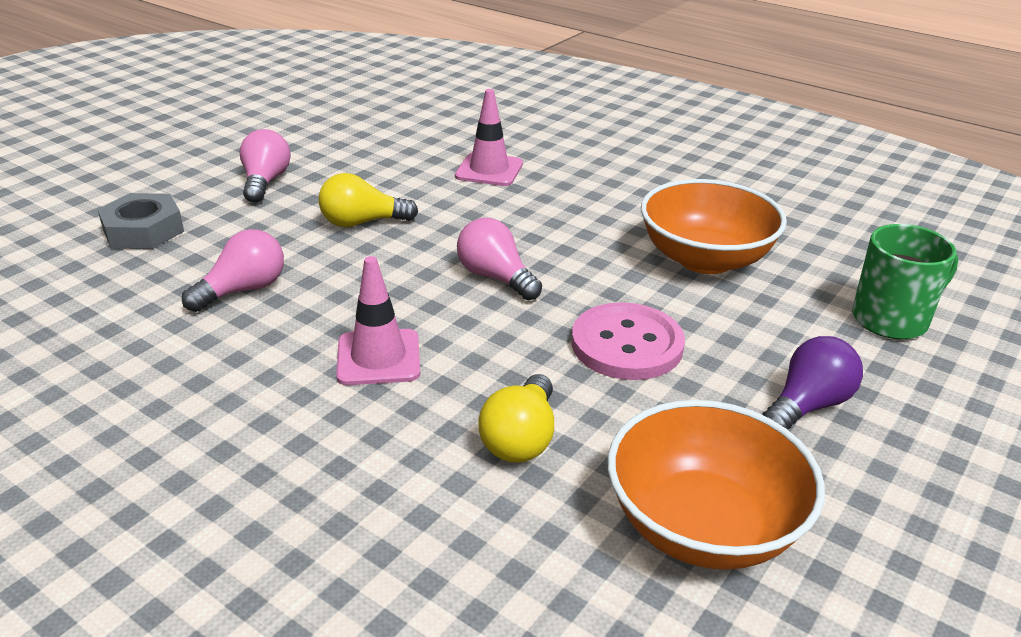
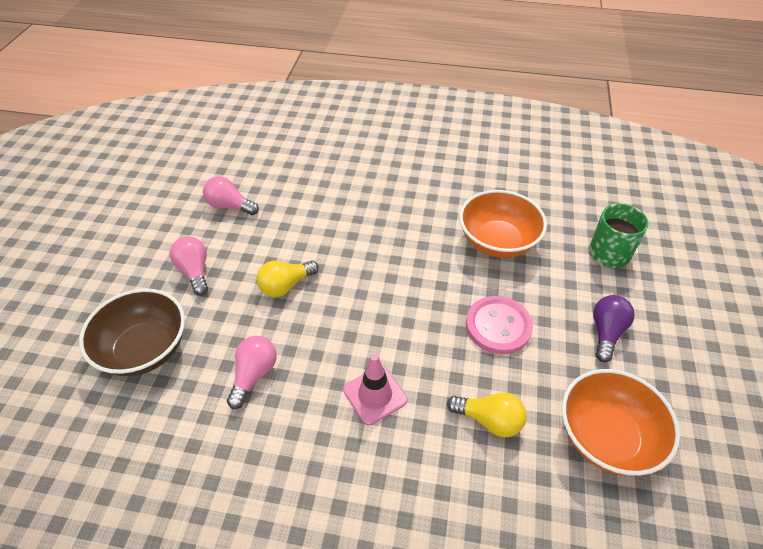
camera: 25 degrees left, 15 degrees up
(143, 230) = (145, 349): grey nut -> brown bowl
(489, 170) = (331, 209): pink traffic cone -> none
(496, 277) = (396, 302): pink light bulb -> pink light bulb (230, 206)
(521, 438) = (489, 420): yellow light bulb -> yellow light bulb turned 60 degrees counterclockwise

WHAT THE EXERCISE ASKS -
Repeat each record exactly as shown above, dropping all images.

RESPONSE TO THE EXERCISE -
camera: 25 degrees left, 15 degrees up
(143, 230) = (145, 349): grey nut -> brown bowl
(489, 170) = (331, 209): pink traffic cone -> none
(496, 277) = (396, 302): pink light bulb -> pink light bulb (230, 206)
(521, 438) = (489, 420): yellow light bulb -> yellow light bulb turned 60 degrees counterclockwise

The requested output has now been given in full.